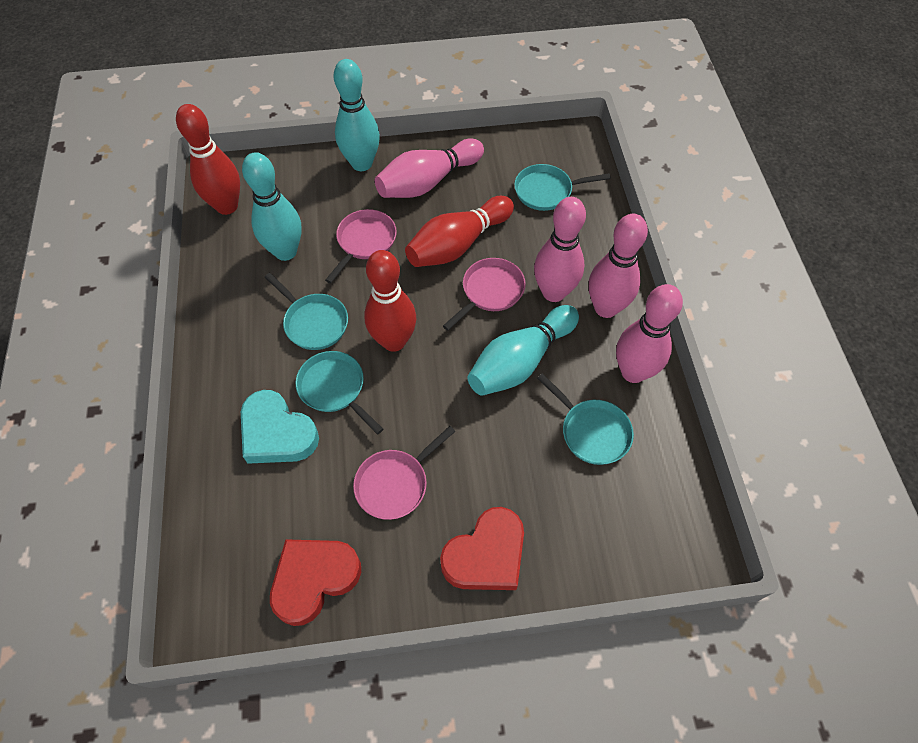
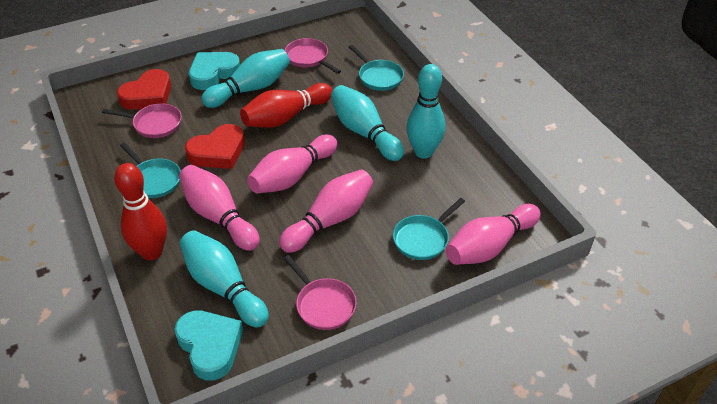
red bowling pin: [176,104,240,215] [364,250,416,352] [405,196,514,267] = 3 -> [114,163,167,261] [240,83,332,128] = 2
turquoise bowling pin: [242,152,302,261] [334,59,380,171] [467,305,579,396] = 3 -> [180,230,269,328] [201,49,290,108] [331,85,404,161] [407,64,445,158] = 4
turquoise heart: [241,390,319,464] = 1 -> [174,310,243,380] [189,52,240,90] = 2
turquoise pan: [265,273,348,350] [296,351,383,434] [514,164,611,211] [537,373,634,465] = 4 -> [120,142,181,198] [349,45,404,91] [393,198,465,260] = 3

=-=-=-=-=

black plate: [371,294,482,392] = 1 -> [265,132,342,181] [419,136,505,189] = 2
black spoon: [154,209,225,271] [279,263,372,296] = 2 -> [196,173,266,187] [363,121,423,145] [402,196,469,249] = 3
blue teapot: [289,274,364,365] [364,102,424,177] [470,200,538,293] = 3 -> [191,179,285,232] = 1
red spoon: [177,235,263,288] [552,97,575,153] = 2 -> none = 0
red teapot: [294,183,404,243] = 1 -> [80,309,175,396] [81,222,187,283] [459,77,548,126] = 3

=-=-=-=-=

■ WORK TO BE COMPLETED ■
Where in the entries does the word "turquoise" occur? Copy out each line that has it.

■ ANSWER TO THIS EXERCISE ■
turquoise bowling pin: [242,152,302,261] [334,59,380,171] [467,305,579,396] = 3 -> [180,230,269,328] [201,49,290,108] [331,85,404,161] [407,64,445,158] = 4
turquoise heart: [241,390,319,464] = 1 -> [174,310,243,380] [189,52,240,90] = 2
turquoise pan: [265,273,348,350] [296,351,383,434] [514,164,611,211] [537,373,634,465] = 4 -> [120,142,181,198] [349,45,404,91] [393,198,465,260] = 3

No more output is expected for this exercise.